> **REQUIRED ACTION**
Search the lines of the records for the word "white", and copy every line that has it.

Colored item counts
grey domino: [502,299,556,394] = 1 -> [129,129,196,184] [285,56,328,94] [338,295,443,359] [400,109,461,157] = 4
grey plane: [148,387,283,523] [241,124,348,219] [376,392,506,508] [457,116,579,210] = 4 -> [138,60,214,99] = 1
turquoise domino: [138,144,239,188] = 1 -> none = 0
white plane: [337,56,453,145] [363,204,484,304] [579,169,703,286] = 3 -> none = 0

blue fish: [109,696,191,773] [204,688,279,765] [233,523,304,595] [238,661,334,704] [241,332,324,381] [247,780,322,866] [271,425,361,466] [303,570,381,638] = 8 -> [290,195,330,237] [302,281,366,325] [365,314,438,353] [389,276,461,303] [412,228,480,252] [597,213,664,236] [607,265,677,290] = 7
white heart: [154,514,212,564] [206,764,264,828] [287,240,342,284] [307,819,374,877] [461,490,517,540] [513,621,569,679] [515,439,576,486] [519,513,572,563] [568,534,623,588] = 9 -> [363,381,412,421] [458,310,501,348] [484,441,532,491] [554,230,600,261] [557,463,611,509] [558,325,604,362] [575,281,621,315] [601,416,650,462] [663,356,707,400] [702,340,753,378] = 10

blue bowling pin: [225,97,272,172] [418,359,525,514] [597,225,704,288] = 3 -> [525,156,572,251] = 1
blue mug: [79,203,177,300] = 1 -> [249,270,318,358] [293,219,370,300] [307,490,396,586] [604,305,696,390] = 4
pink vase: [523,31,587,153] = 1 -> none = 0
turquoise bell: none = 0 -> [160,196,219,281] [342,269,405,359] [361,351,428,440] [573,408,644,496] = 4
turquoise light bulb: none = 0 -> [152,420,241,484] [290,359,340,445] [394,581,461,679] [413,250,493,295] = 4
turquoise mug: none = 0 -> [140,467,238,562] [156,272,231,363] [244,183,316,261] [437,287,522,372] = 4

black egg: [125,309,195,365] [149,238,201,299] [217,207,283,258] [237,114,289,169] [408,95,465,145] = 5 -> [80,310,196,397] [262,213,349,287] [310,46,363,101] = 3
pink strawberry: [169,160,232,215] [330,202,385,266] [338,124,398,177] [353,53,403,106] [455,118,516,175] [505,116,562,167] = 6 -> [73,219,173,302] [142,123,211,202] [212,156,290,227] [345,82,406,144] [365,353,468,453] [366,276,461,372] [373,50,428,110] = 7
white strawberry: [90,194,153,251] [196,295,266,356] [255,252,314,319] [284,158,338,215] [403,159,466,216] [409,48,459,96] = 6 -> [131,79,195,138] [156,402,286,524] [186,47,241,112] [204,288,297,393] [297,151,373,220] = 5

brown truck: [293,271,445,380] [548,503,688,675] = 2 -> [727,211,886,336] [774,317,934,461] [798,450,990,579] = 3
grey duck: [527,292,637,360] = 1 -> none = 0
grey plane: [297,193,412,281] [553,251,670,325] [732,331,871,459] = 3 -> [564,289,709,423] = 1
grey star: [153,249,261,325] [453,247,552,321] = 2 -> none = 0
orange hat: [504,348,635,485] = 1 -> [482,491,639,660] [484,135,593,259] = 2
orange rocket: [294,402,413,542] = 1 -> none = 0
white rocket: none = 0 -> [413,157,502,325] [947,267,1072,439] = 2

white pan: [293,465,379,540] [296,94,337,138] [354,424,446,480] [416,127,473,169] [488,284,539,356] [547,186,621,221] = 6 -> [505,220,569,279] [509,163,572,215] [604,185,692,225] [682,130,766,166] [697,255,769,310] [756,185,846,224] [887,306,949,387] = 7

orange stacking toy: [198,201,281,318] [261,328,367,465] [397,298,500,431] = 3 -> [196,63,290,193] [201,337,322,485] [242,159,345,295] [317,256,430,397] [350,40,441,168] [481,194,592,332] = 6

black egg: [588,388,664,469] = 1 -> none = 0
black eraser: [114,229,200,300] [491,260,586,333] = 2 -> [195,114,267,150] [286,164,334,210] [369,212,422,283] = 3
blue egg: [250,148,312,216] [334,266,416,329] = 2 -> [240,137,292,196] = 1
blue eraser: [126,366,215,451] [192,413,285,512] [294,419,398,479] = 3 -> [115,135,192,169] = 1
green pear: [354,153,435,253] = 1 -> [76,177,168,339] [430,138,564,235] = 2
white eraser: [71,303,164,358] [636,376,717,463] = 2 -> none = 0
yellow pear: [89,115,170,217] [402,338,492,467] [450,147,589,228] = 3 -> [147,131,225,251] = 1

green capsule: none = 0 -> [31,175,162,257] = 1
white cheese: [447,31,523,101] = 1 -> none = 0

> **THE ANSWER**
white plane: [337,56,453,145] [363,204,484,304] [579,169,703,286] = 3 -> none = 0
white heart: [154,514,212,564] [206,764,264,828] [287,240,342,284] [307,819,374,877] [461,490,517,540] [513,621,569,679] [515,439,576,486] [519,513,572,563] [568,534,623,588] = 9 -> [363,381,412,421] [458,310,501,348] [484,441,532,491] [554,230,600,261] [557,463,611,509] [558,325,604,362] [575,281,621,315] [601,416,650,462] [663,356,707,400] [702,340,753,378] = 10
white strawberry: [90,194,153,251] [196,295,266,356] [255,252,314,319] [284,158,338,215] [403,159,466,216] [409,48,459,96] = 6 -> [131,79,195,138] [156,402,286,524] [186,47,241,112] [204,288,297,393] [297,151,373,220] = 5
white rocket: none = 0 -> [413,157,502,325] [947,267,1072,439] = 2
white pan: [293,465,379,540] [296,94,337,138] [354,424,446,480] [416,127,473,169] [488,284,539,356] [547,186,621,221] = 6 -> [505,220,569,279] [509,163,572,215] [604,185,692,225] [682,130,766,166] [697,255,769,310] [756,185,846,224] [887,306,949,387] = 7
white eraser: [71,303,164,358] [636,376,717,463] = 2 -> none = 0
white cheese: [447,31,523,101] = 1 -> none = 0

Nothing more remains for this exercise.